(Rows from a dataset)

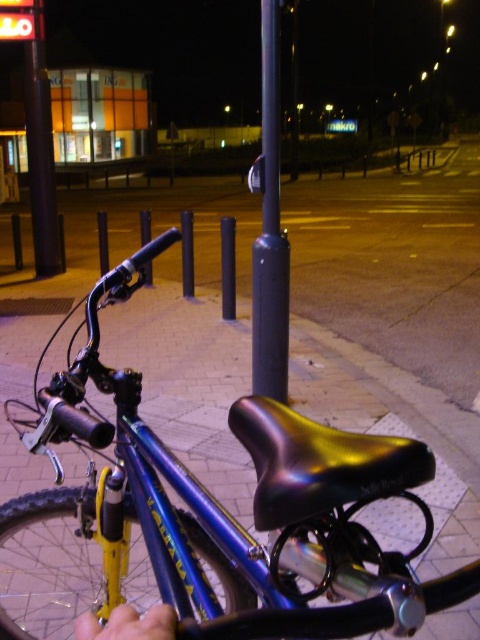
You are standing in front of the bicycle and want to know which of the two points, point (275, 38) or point (44, 250), is closer to you. Can you determine this based on the scene?

Point (275, 38) is closer to the viewer than point (44, 250).

You are a delivery person who needs to park your blue metallic bicycle at center near the smooth black pole at upper left. Given their sizes, will the bicycle fit next to the pole without overlapping?

The blue metallic bicycle at center is larger in size than the smooth black pole at upper left, so there should be enough space to park the bicycle next to the pole without overlapping.

You are a delivery person who needs to load a package onto the blue metallic bicycle at center and the smooth black pole at upper left. Which object should you approach first to ensure you can reach both without moving the bicycle?

You should approach the blue metallic bicycle at center first because it is closer to the viewer than the smooth black pole at upper left, so you can reach it more easily before accessing the pole.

- **THE PROBLEM**: Rewrite the lines of the records above as a numbered list, omitting the blank lines. Leave the picture out.

- **EXERCISE ANSWER**:
1. You are standing in front of the bicycle and want to know which of the two points, point (275, 38) or point (44, 250), is closer to you. Can you determine this based on the scene?
2. Point (275, 38) is closer to the viewer than point (44, 250).
3. You are a delivery person who needs to park your blue metallic bicycle at center near the smooth black pole at upper left. Given their sizes, will the bicycle fit next to the pole without overlapping?
4. The blue metallic bicycle at center is larger in size than the smooth black pole at upper left, so there should be enough space to park the bicycle next to the pole without overlapping.
5. You are a delivery person who needs to load a package onto the blue metallic bicycle at center and the smooth black pole at upper left. Which object should you approach first to ensure you can reach both without moving the bicycle?
6. You should approach the blue metallic bicycle at center first because it is closer to the viewer than the smooth black pole at upper left, so you can reach it more easily before accessing the pole.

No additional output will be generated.